## [What the task requires]
What this exercise needs is every entry restated as written, with no pictures.

## [Material for the task]

▼▼▼

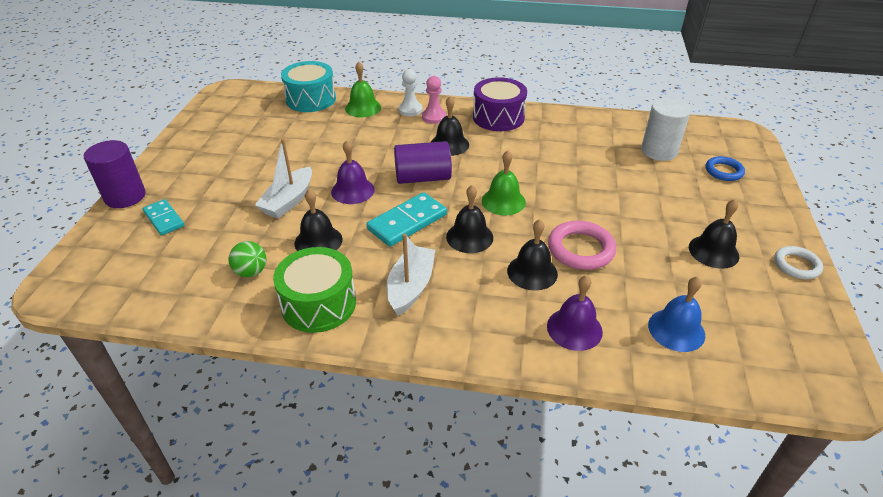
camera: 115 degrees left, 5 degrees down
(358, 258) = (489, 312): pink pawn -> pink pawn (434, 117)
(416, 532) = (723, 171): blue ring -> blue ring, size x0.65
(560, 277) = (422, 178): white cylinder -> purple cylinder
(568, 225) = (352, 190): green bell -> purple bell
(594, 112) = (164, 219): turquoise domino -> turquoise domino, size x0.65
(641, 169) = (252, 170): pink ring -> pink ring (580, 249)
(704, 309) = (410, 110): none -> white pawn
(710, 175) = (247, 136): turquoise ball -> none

▲▲▲

## [Response to the exercise]
camera: 115 degrees left, 5 degrees down
(358, 258) = (489, 312): pink pawn -> pink pawn (434, 117)
(416, 532) = (723, 171): blue ring -> blue ring, size x0.65
(560, 277) = (422, 178): white cylinder -> purple cylinder
(568, 225) = (352, 190): green bell -> purple bell
(594, 112) = (164, 219): turquoise domino -> turquoise domino, size x0.65
(641, 169) = (252, 170): pink ring -> pink ring (580, 249)
(704, 309) = (410, 110): none -> white pawn
(710, 175) = (247, 136): turquoise ball -> none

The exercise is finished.